*** Opening DATA FOR PROCESSING ***

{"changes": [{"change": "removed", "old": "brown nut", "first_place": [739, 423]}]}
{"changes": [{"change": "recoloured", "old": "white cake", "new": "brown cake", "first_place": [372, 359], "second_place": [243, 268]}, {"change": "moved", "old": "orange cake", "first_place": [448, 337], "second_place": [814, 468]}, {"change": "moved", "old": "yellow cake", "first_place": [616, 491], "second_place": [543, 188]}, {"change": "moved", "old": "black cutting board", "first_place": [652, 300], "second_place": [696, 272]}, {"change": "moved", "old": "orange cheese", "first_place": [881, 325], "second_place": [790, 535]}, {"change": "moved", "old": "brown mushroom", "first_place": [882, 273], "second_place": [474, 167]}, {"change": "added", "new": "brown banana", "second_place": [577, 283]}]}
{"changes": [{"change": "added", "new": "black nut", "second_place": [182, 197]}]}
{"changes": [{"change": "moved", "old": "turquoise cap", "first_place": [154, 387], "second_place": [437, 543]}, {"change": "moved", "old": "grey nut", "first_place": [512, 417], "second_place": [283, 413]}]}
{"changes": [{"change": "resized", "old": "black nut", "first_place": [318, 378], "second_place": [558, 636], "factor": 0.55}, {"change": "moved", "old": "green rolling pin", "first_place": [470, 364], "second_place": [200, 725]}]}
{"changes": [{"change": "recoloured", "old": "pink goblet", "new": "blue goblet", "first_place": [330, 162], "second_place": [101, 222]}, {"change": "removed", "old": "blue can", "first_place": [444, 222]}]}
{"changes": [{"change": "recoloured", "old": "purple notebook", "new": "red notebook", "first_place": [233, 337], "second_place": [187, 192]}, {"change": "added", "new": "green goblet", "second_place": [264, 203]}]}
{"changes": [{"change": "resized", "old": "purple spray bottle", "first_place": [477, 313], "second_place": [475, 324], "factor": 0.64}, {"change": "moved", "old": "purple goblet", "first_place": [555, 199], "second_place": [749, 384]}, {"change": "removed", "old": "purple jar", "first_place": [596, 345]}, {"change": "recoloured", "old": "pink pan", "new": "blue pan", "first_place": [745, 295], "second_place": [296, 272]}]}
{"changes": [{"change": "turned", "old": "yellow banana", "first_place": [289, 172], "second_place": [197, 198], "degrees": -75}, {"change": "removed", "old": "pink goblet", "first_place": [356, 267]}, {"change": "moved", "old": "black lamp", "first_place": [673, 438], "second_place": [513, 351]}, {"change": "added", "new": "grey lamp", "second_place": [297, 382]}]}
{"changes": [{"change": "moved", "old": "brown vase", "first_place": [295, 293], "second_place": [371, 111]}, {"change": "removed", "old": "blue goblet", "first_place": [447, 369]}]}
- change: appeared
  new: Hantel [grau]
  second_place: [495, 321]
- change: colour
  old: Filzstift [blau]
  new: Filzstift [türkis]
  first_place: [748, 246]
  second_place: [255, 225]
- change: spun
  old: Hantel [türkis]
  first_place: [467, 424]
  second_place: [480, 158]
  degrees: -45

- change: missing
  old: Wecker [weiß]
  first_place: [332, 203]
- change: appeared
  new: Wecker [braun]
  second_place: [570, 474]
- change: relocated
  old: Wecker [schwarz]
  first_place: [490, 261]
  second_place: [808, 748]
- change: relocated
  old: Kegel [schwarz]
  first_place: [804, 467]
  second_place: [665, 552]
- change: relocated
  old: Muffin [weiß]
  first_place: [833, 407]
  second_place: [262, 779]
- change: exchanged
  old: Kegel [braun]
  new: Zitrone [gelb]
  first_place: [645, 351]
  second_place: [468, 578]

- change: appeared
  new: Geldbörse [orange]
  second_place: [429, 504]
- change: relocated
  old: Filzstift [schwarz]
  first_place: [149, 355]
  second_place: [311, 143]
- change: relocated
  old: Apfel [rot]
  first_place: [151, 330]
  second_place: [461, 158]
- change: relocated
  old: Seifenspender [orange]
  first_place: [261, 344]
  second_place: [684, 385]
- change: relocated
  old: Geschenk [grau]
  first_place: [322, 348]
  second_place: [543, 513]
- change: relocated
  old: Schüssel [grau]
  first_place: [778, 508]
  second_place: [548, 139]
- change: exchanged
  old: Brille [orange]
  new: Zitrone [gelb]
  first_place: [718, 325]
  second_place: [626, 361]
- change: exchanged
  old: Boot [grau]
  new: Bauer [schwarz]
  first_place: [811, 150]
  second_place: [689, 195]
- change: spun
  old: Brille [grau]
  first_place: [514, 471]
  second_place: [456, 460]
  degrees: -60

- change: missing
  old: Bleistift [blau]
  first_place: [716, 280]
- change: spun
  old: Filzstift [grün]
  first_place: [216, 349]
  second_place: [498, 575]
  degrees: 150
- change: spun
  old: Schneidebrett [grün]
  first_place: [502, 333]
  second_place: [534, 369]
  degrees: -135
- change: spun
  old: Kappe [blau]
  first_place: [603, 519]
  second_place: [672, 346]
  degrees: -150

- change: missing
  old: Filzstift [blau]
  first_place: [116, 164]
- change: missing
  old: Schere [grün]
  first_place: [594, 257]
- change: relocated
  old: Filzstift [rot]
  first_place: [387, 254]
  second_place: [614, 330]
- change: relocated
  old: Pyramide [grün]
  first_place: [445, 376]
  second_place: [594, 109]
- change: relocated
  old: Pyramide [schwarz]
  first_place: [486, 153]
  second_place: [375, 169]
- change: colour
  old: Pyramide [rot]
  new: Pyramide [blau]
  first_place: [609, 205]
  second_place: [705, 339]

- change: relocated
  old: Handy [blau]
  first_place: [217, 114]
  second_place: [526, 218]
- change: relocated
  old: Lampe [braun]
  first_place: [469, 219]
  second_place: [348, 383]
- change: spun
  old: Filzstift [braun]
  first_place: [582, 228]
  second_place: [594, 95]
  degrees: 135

*** Closing DATA FOR PROCESSING ***

• **TASK DETAILS**:
Please copy out the records exactly as they appear.

• **WRITTEN SOLUTION**:
{"changes": [{"change": "removed", "old": "brown nut", "first_place": [739, 423]}]}
{"changes": [{"change": "recoloured", "old": "white cake", "new": "brown cake", "first_place": [372, 359], "second_place": [243, 268]}, {"change": "moved", "old": "orange cake", "first_place": [448, 337], "second_place": [814, 468]}, {"change": "moved", "old": "yellow cake", "first_place": [616, 491], "second_place": [543, 188]}, {"change": "moved", "old": "black cutting board", "first_place": [652, 300], "second_place": [696, 272]}, {"change": "moved", "old": "orange cheese", "first_place": [881, 325], "second_place": [790, 535]}, {"change": "moved", "old": "brown mushroom", "first_place": [882, 273], "second_place": [474, 167]}, {"change": "added", "new": "brown banana", "second_place": [577, 283]}]}
{"changes": [{"change": "added", "new": "black nut", "second_place": [182, 197]}]}
{"changes": [{"change": "moved", "old": "turquoise cap", "first_place": [154, 387], "second_place": [437, 543]}, {"change": "moved", "old": "grey nut", "first_place": [512, 417], "second_place": [283, 413]}]}
{"changes": [{"change": "resized", "old": "black nut", "first_place": [318, 378], "second_place": [558, 636], "factor": 0.55}, {"change": "moved", "old": "green rolling pin", "first_place": [470, 364], "second_place": [200, 725]}]}
{"changes": [{"change": "recoloured", "old": "pink goblet", "new": "blue goblet", "first_place": [330, 162], "second_place": [101, 222]}, {"change": "removed", "old": "blue can", "first_place": [444, 222]}]}
{"changes": [{"change": "recoloured", "old": "purple notebook", "new": "red notebook", "first_place": [233, 337], "second_place": [187, 192]}, {"change": "added", "new": "green goblet", "second_place": [264, 203]}]}
{"changes": [{"change": "resized", "old": "purple spray bottle", "first_place": [477, 313], "second_place": [475, 324], "factor": 0.64}, {"change": "moved", "old": "purple goblet", "first_place": [555, 199], "second_place": [749, 384]}, {"change": "removed", "old": "purple jar", "first_place": [596, 345]}, {"change": "recoloured", "old": "pink pan", "new": "blue pan", "first_place": [745, 295], "second_place": [296, 272]}]}
{"changes": [{"change": "turned", "old": "yellow banana", "first_place": [289, 172], "second_place": [197, 198], "degrees": -75}, {"change": "removed", "old": "pink goblet", "first_place": [356, 267]}, {"change": "moved", "old": "black lamp", "first_place": [673, 438], "second_place": [513, 351]}, {"change": "added", "new": "grey lamp", "second_place": [297, 382]}]}
{"changes": [{"change": "moved", "old": "brown vase", "first_place": [295, 293], "second_place": [371, 111]}, {"change": "removed", "old": "blue goblet", "first_place": [447, 369]}]}
- change: appeared
  new: Hantel [grau]
  second_place: [495, 321]
- change: colour
  old: Filzstift [blau]
  new: Filzstift [türkis]
  first_place: [748, 246]
  second_place: [255, 225]
- change: spun
  old: Hantel [türkis]
  first_place: [467, 424]
  second_place: [480, 158]
  degrees: -45

- change: missing
  old: Wecker [weiß]
  first_place: [332, 203]
- change: appeared
  new: Wecker [braun]
  second_place: [570, 474]
- change: relocated
  old: Wecker [schwarz]
  first_place: [490, 261]
  second_place: [808, 748]
- change: relocated
  old: Kegel [schwarz]
  first_place: [804, 467]
  second_place: [665, 552]
- change: relocated
  old: Muffin [weiß]
  first_place: [833, 407]
  second_place: [262, 779]
- change: exchanged
  old: Kegel [braun]
  new: Zitrone [gelb]
  first_place: [645, 351]
  second_place: [468, 578]

- change: appeared
  new: Geldbörse [orange]
  second_place: [429, 504]
- change: relocated
  old: Filzstift [schwarz]
  first_place: [149, 355]
  second_place: [311, 143]
- change: relocated
  old: Apfel [rot]
  first_place: [151, 330]
  second_place: [461, 158]
- change: relocated
  old: Seifenspender [orange]
  first_place: [261, 344]
  second_place: [684, 385]
- change: relocated
  old: Geschenk [grau]
  first_place: [322, 348]
  second_place: [543, 513]
- change: relocated
  old: Schüssel [grau]
  first_place: [778, 508]
  second_place: [548, 139]
- change: exchanged
  old: Brille [orange]
  new: Zitrone [gelb]
  first_place: [718, 325]
  second_place: [626, 361]
- change: exchanged
  old: Boot [grau]
  new: Bauer [schwarz]
  first_place: [811, 150]
  second_place: [689, 195]
- change: spun
  old: Brille [grau]
  first_place: [514, 471]
  second_place: [456, 460]
  degrees: -60

- change: missing
  old: Bleistift [blau]
  first_place: [716, 280]
- change: spun
  old: Filzstift [grün]
  first_place: [216, 349]
  second_place: [498, 575]
  degrees: 150
- change: spun
  old: Schneidebrett [grün]
  first_place: [502, 333]
  second_place: [534, 369]
  degrees: -135
- change: spun
  old: Kappe [blau]
  first_place: [603, 519]
  second_place: [672, 346]
  degrees: -150

- change: missing
  old: Filzstift [blau]
  first_place: [116, 164]
- change: missing
  old: Schere [grün]
  first_place: [594, 257]
- change: relocated
  old: Filzstift [rot]
  first_place: [387, 254]
  second_place: [614, 330]
- change: relocated
  old: Pyramide [grün]
  first_place: [445, 376]
  second_place: [594, 109]
- change: relocated
  old: Pyramide [schwarz]
  first_place: [486, 153]
  second_place: [375, 169]
- change: colour
  old: Pyramide [rot]
  new: Pyramide [blau]
  first_place: [609, 205]
  second_place: [705, 339]

- change: relocated
  old: Handy [blau]
  first_place: [217, 114]
  second_place: [526, 218]
- change: relocated
  old: Lampe [braun]
  first_place: [469, 219]
  second_place: [348, 383]
- change: spun
  old: Filzstift [braun]
  first_place: [582, 228]
  second_place: [594, 95]
  degrees: 135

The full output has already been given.